* _EXERCISE DIRECTIONS_
Output every line below exactly.

-------- RECORDS TO USE

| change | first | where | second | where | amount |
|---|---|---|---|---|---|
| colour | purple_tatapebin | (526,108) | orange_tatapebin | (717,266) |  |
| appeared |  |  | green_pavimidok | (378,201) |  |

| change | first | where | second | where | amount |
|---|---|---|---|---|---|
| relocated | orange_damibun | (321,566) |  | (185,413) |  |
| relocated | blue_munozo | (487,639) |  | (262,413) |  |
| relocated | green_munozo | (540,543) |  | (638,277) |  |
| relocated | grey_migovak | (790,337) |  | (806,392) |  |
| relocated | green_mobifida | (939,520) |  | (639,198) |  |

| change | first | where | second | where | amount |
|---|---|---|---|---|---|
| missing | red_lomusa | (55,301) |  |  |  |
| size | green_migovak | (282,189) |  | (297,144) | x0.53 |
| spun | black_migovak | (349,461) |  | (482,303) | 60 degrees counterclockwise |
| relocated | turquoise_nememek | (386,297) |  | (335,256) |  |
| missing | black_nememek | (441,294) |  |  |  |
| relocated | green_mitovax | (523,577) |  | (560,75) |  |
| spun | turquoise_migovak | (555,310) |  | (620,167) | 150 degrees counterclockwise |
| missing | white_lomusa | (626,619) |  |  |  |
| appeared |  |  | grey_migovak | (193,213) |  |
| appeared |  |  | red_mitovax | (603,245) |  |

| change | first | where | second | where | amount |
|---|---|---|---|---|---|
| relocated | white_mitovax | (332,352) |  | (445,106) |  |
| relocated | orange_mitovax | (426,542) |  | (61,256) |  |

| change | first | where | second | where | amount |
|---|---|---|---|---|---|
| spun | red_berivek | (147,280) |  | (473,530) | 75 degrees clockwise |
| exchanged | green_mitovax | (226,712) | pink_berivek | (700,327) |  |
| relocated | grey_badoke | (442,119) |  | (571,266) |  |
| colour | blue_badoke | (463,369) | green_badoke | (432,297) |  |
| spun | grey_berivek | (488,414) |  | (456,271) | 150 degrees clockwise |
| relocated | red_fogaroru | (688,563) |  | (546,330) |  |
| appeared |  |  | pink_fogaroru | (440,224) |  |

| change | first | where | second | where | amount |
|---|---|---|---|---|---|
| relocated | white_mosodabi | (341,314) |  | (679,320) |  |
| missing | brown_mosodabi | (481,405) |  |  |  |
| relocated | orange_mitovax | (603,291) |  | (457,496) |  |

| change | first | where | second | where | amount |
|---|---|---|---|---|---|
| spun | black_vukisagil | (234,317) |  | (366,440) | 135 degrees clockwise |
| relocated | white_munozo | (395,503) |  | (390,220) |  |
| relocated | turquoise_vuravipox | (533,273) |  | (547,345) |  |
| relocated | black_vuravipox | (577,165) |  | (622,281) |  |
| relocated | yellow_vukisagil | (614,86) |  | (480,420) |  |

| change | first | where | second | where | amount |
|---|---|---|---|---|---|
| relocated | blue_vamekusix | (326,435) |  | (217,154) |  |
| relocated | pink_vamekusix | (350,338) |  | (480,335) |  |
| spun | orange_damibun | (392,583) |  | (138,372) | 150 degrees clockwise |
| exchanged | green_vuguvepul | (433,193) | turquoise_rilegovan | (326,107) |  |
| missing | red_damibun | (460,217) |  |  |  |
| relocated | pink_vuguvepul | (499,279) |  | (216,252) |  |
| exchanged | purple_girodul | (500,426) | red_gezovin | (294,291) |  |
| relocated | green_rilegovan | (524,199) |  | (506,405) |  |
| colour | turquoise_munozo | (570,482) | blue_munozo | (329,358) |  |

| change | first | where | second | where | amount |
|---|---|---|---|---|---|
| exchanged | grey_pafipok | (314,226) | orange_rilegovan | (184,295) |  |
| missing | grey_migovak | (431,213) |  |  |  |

----------------

* _REPLY TO THE EXERCISE_
| change | first | where | second | where | amount |
|---|---|---|---|---|---|
| colour | purple_tatapebin | (526,108) | orange_tatapebin | (717,266) |  |
| appeared |  |  | green_pavimidok | (378,201) |  |

| change | first | where | second | where | amount |
|---|---|---|---|---|---|
| relocated | orange_damibun | (321,566) |  | (185,413) |  |
| relocated | blue_munozo | (487,639) |  | (262,413) |  |
| relocated | green_munozo | (540,543) |  | (638,277) |  |
| relocated | grey_migovak | (790,337) |  | (806,392) |  |
| relocated | green_mobifida | (939,520) |  | (639,198) |  |

| change | first | where | second | where | amount |
|---|---|---|---|---|---|
| missing | red_lomusa | (55,301) |  |  |  |
| size | green_migovak | (282,189) |  | (297,144) | x0.53 |
| spun | black_migovak | (349,461) |  | (482,303) | 60 degrees counterclockwise |
| relocated | turquoise_nememek | (386,297) |  | (335,256) |  |
| missing | black_nememek | (441,294) |  |  |  |
| relocated | green_mitovax | (523,577) |  | (560,75) |  |
| spun | turquoise_migovak | (555,310) |  | (620,167) | 150 degrees counterclockwise |
| missing | white_lomusa | (626,619) |  |  |  |
| appeared |  |  | grey_migovak | (193,213) |  |
| appeared |  |  | red_mitovax | (603,245) |  |

| change | first | where | second | where | amount |
|---|---|---|---|---|---|
| relocated | white_mitovax | (332,352) |  | (445,106) |  |
| relocated | orange_mitovax | (426,542) |  | (61,256) |  |

| change | first | where | second | where | amount |
|---|---|---|---|---|---|
| spun | red_berivek | (147,280) |  | (473,530) | 75 degrees clockwise |
| exchanged | green_mitovax | (226,712) | pink_berivek | (700,327) |  |
| relocated | grey_badoke | (442,119) |  | (571,266) |  |
| colour | blue_badoke | (463,369) | green_badoke | (432,297) |  |
| spun | grey_berivek | (488,414) |  | (456,271) | 150 degrees clockwise |
| relocated | red_fogaroru | (688,563) |  | (546,330) |  |
| appeared |  |  | pink_fogaroru | (440,224) |  |

| change | first | where | second | where | amount |
|---|---|---|---|---|---|
| relocated | white_mosodabi | (341,314) |  | (679,320) |  |
| missing | brown_mosodabi | (481,405) |  |  |  |
| relocated | orange_mitovax | (603,291) |  | (457,496) |  |

| change | first | where | second | where | amount |
|---|---|---|---|---|---|
| spun | black_vukisagil | (234,317) |  | (366,440) | 135 degrees clockwise |
| relocated | white_munozo | (395,503) |  | (390,220) |  |
| relocated | turquoise_vuravipox | (533,273) |  | (547,345) |  |
| relocated | black_vuravipox | (577,165) |  | (622,281) |  |
| relocated | yellow_vukisagil | (614,86) |  | (480,420) |  |

| change | first | where | second | where | amount |
|---|---|---|---|---|---|
| relocated | blue_vamekusix | (326,435) |  | (217,154) |  |
| relocated | pink_vamekusix | (350,338) |  | (480,335) |  |
| spun | orange_damibun | (392,583) |  | (138,372) | 150 degrees clockwise |
| exchanged | green_vuguvepul | (433,193) | turquoise_rilegovan | (326,107) |  |
| missing | red_damibun | (460,217) |  |  |  |
| relocated | pink_vuguvepul | (499,279) |  | (216,252) |  |
| exchanged | purple_girodul | (500,426) | red_gezovin | (294,291) |  |
| relocated | green_rilegovan | (524,199) |  | (506,405) |  |
| colour | turquoise_munozo | (570,482) | blue_munozo | (329,358) |  |

| change | first | where | second | where | amount |
|---|---|---|---|---|---|
| exchanged | grey_pafipok | (314,226) | orange_rilegovan | (184,295) |  |
| missing | grey_migovak | (431,213) |  |  |  |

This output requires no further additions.